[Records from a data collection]
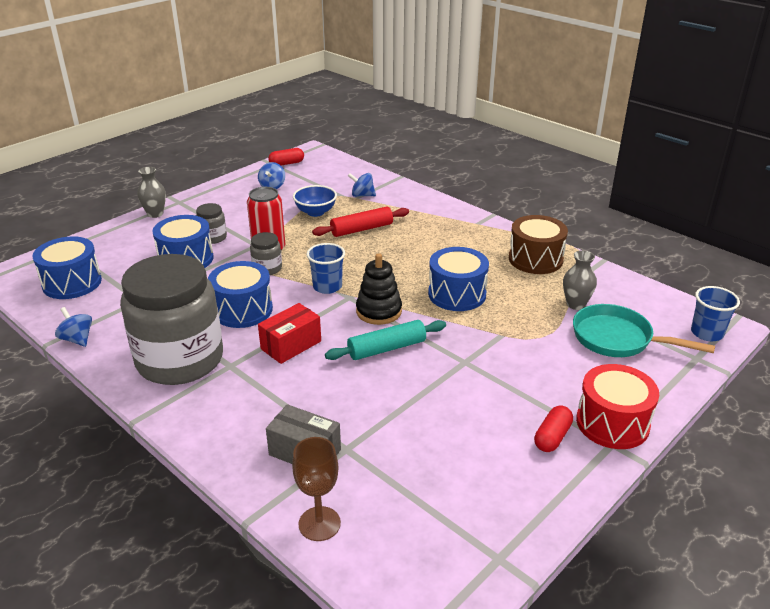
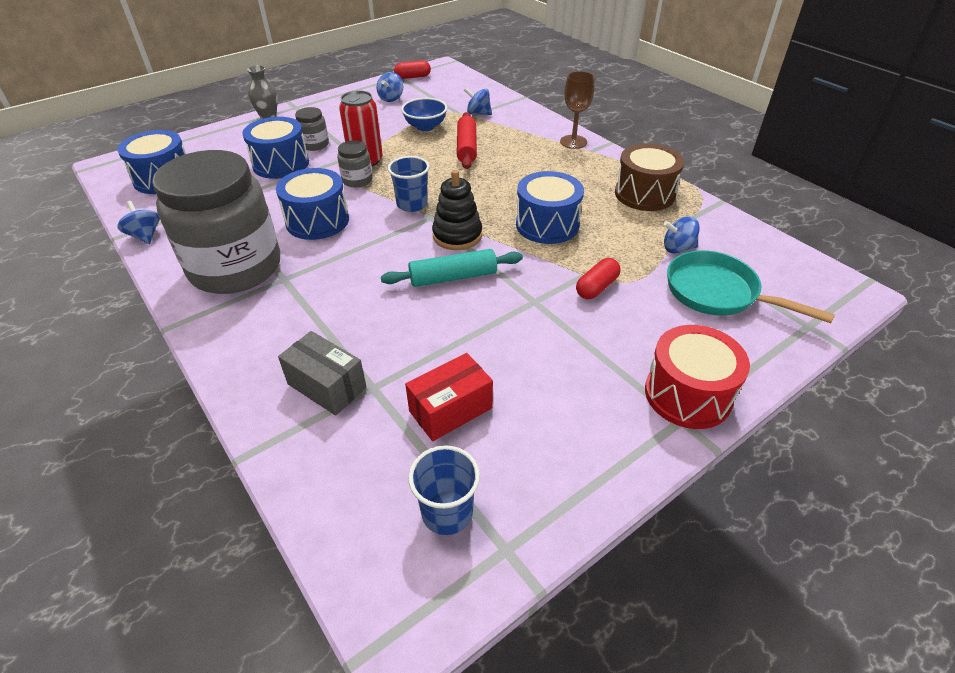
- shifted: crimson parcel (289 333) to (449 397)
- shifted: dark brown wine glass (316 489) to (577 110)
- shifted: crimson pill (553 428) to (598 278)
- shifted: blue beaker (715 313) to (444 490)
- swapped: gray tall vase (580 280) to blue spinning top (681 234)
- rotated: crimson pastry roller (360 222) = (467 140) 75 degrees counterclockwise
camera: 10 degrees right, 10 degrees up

Task to complete: Among the records above, which lines hold the word "crimson"? Copy each one.

Answer space:
- shifted: crimson parcel (289 333) to (449 397)
- shifted: crimson pill (553 428) to (598 278)
- rotated: crimson pastry roller (360 222) = (467 140) 75 degrees counterclockwise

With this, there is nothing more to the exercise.